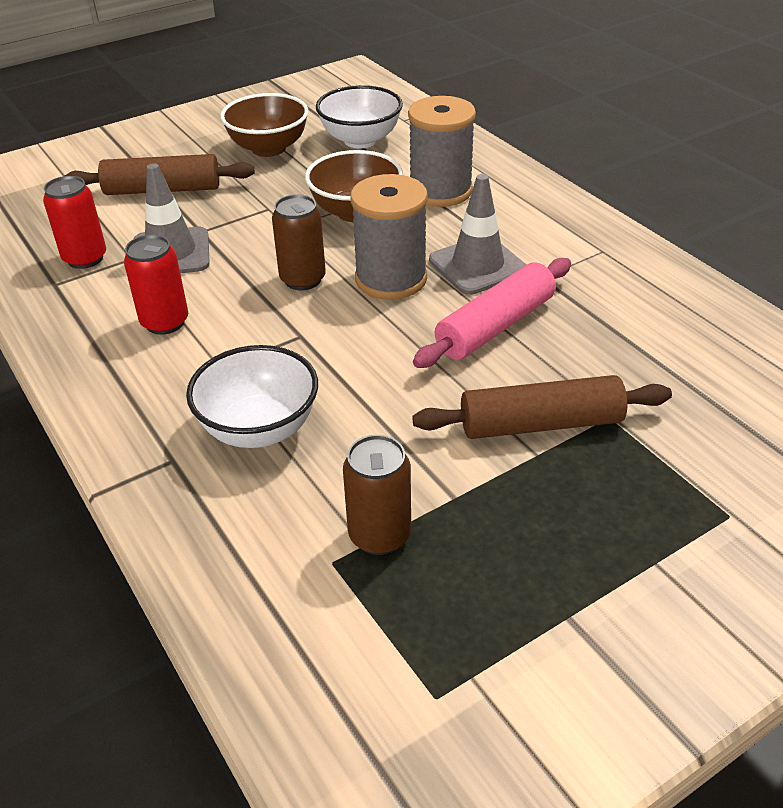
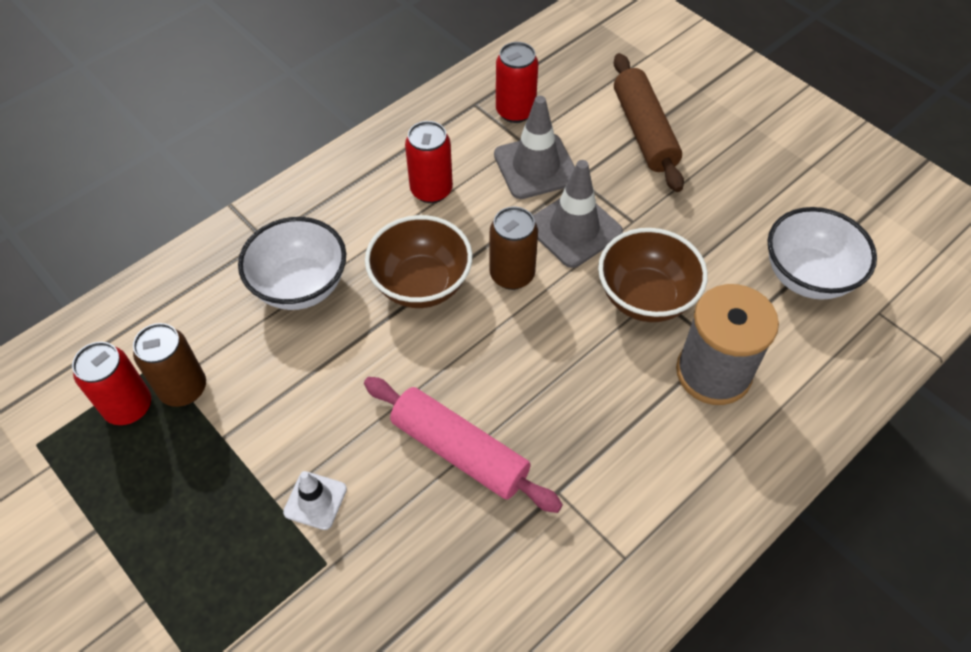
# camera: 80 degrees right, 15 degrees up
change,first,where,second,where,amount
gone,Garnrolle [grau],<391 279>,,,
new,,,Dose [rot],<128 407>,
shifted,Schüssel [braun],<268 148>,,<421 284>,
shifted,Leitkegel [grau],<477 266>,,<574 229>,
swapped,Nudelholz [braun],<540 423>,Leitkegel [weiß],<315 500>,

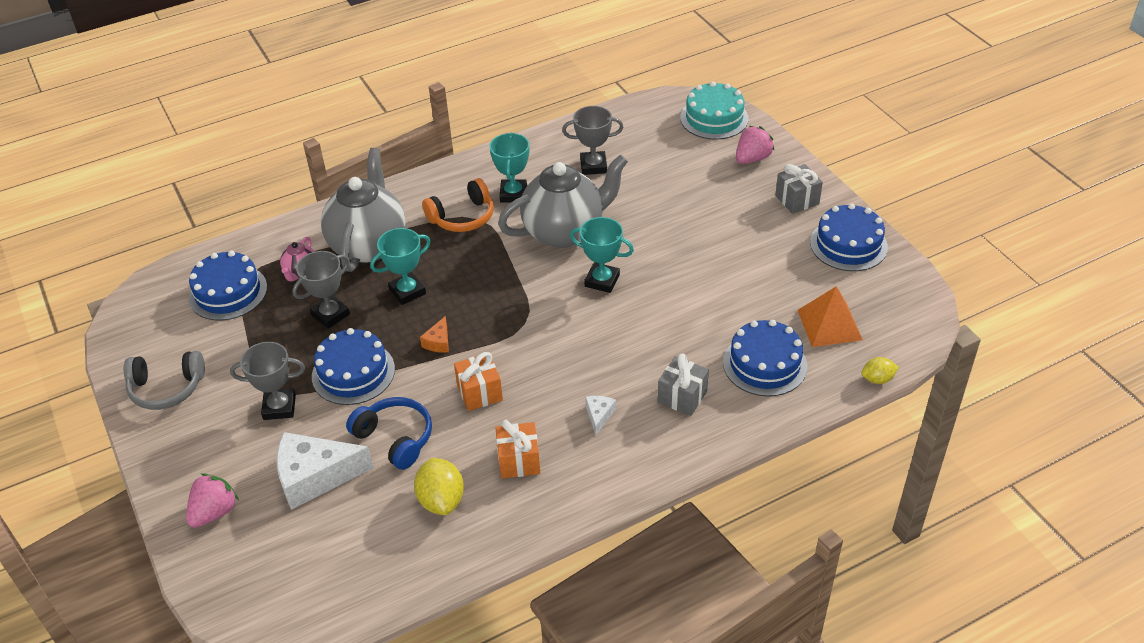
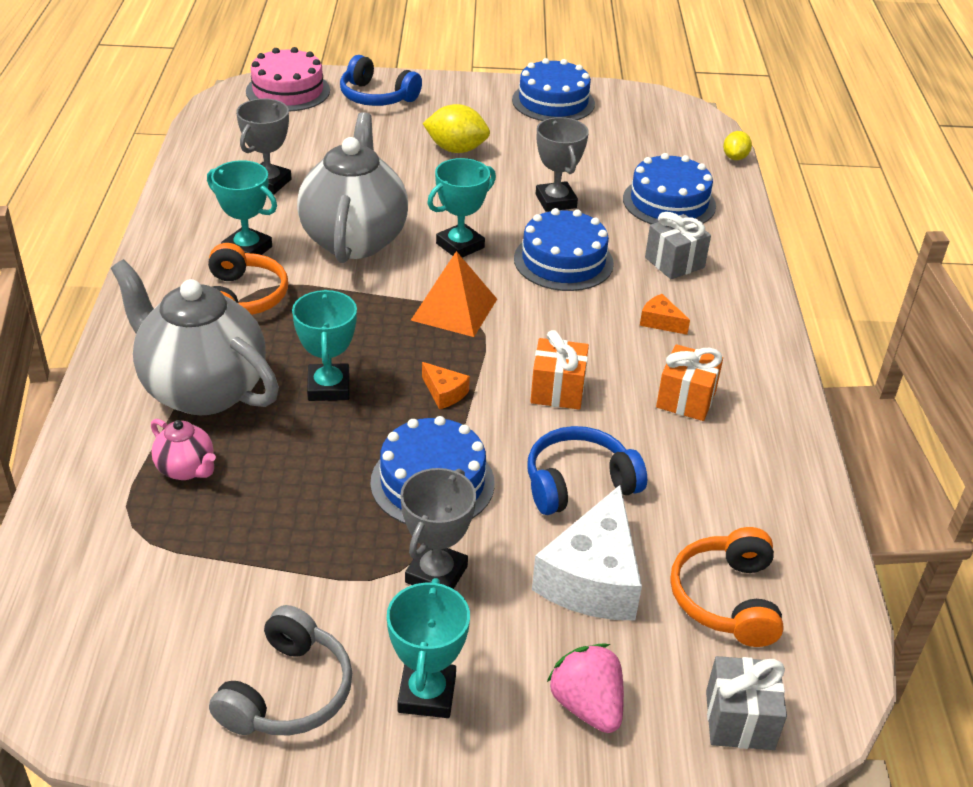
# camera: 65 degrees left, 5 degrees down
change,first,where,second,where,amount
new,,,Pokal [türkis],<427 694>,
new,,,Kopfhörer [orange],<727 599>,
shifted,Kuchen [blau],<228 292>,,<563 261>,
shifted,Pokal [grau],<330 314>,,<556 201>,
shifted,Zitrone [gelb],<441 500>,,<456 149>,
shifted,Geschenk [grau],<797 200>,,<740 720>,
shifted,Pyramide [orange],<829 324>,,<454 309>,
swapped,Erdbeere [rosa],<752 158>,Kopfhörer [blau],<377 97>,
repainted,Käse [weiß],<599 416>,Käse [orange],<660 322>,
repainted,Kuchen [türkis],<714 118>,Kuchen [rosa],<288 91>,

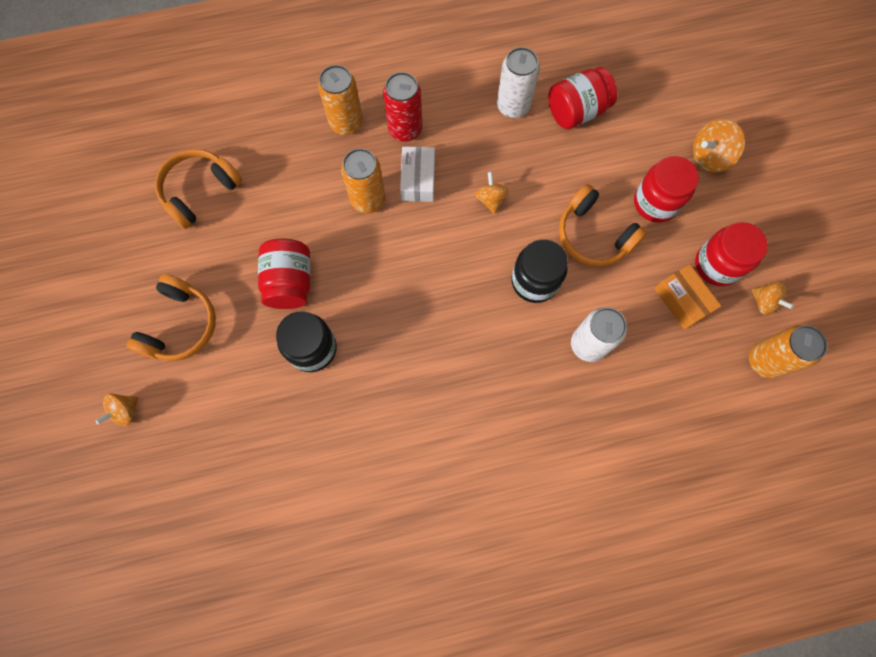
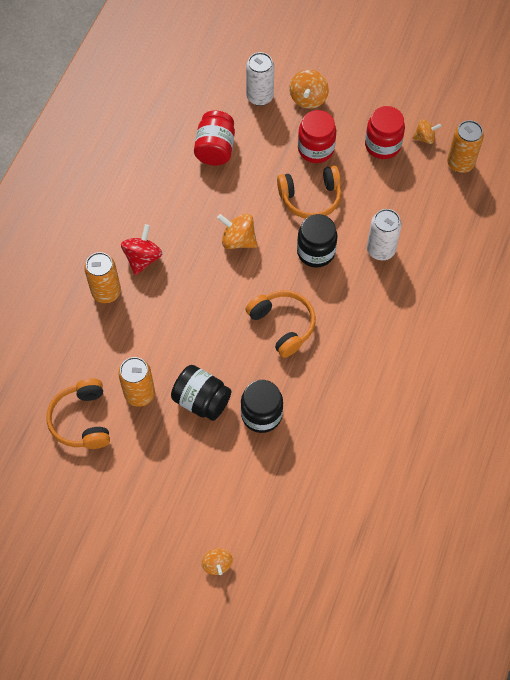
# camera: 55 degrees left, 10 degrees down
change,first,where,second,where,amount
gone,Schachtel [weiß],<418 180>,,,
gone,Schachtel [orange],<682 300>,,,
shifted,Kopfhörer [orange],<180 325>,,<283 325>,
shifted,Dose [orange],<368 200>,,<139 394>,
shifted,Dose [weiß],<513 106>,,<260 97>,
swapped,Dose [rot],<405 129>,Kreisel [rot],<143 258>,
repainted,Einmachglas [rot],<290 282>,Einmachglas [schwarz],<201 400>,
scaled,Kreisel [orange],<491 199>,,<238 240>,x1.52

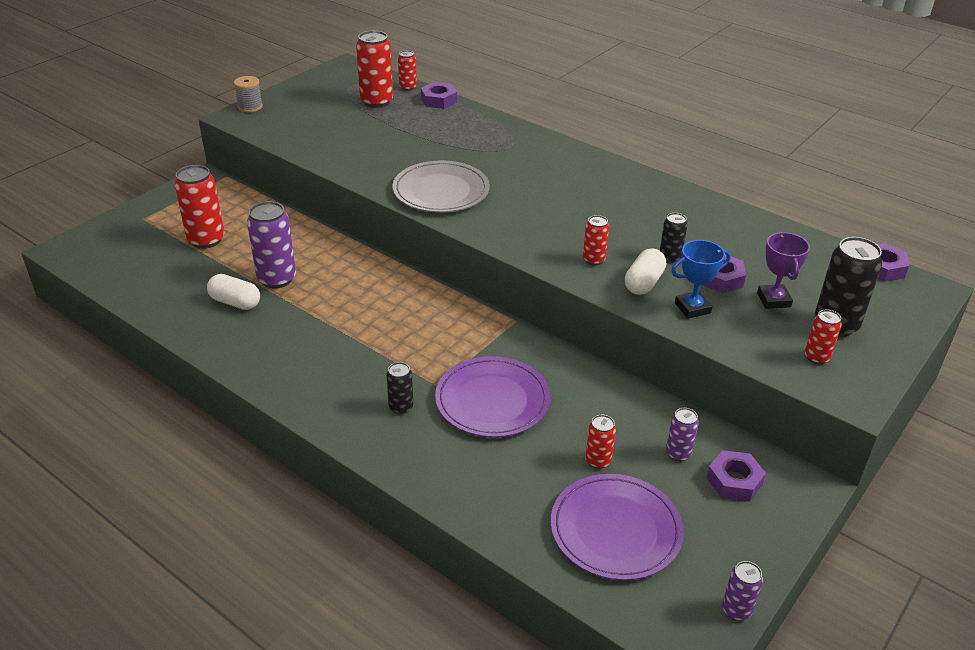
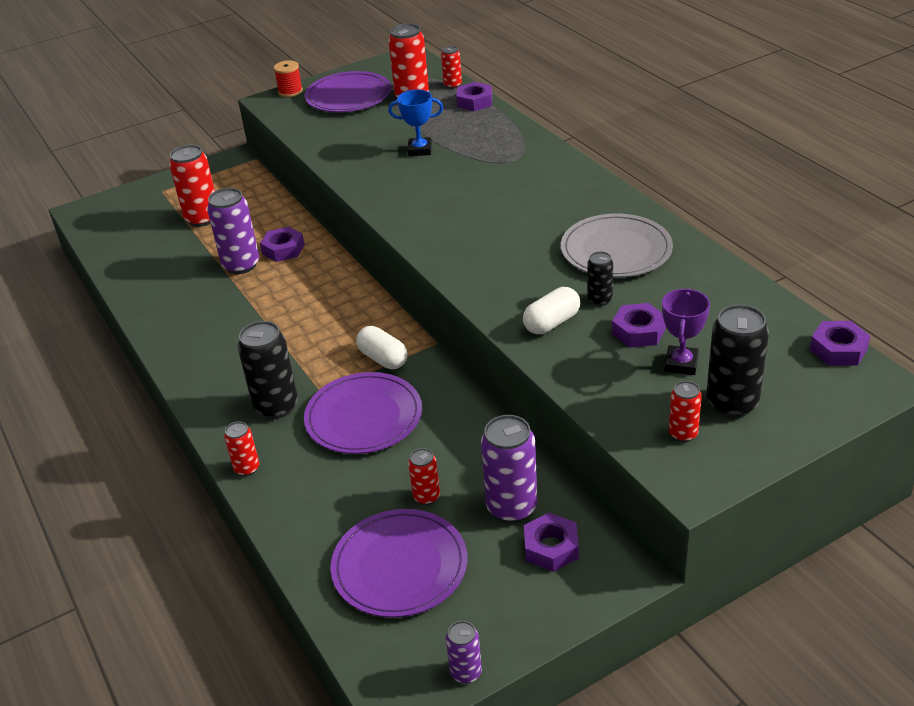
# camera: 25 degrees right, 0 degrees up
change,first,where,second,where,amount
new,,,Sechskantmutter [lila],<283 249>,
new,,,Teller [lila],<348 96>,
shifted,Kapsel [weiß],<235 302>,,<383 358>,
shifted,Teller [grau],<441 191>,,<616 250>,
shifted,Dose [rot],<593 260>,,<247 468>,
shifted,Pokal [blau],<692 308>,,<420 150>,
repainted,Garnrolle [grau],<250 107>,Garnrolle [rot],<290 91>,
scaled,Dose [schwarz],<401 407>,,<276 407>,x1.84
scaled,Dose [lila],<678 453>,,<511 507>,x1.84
__________________________________________________
EXERCISE INSTRUCTIONS
Retype the data above exactly, dropping every picture.

RESULT OF THIS TASK
# camera: 80 degrees right, 15 degrees up
change,first,where,second,where,amount
gone,Garnrolle [grau],<391 279>,,,
new,,,Dose [rot],<128 407>,
shifted,Schüssel [braun],<268 148>,,<421 284>,
shifted,Leitkegel [grau],<477 266>,,<574 229>,
swapped,Nudelholz [braun],<540 423>,Leitkegel [weiß],<315 500>,

# camera: 65 degrees left, 5 degrees down
change,first,where,second,where,amount
new,,,Pokal [türkis],<427 694>,
new,,,Kopfhörer [orange],<727 599>,
shifted,Kuchen [blau],<228 292>,,<563 261>,
shifted,Pokal [grau],<330 314>,,<556 201>,
shifted,Zitrone [gelb],<441 500>,,<456 149>,
shifted,Geschenk [grau],<797 200>,,<740 720>,
shifted,Pyramide [orange],<829 324>,,<454 309>,
swapped,Erdbeere [rosa],<752 158>,Kopfhörer [blau],<377 97>,
repainted,Käse [weiß],<599 416>,Käse [orange],<660 322>,
repainted,Kuchen [türkis],<714 118>,Kuchen [rosa],<288 91>,

# camera: 55 degrees left, 10 degrees down
change,first,where,second,where,amount
gone,Schachtel [weiß],<418 180>,,,
gone,Schachtel [orange],<682 300>,,,
shifted,Kopfhörer [orange],<180 325>,,<283 325>,
shifted,Dose [orange],<368 200>,,<139 394>,
shifted,Dose [weiß],<513 106>,,<260 97>,
swapped,Dose [rot],<405 129>,Kreisel [rot],<143 258>,
repainted,Einmachglas [rot],<290 282>,Einmachglas [schwarz],<201 400>,
scaled,Kreisel [orange],<491 199>,,<238 240>,x1.52

# camera: 25 degrees right, 0 degrees up
change,first,where,second,where,amount
new,,,Sechskantmutter [lila],<283 249>,
new,,,Teller [lila],<348 96>,
shifted,Kapsel [weiß],<235 302>,,<383 358>,
shifted,Teller [grau],<441 191>,,<616 250>,
shifted,Dose [rot],<593 260>,,<247 468>,
shifted,Pokal [blau],<692 308>,,<420 150>,
repainted,Garnrolle [grau],<250 107>,Garnrolle [rot],<290 91>,
scaled,Dose [schwarz],<401 407>,,<276 407>,x1.84
scaled,Dose [lila],<678 453>,,<511 507>,x1.84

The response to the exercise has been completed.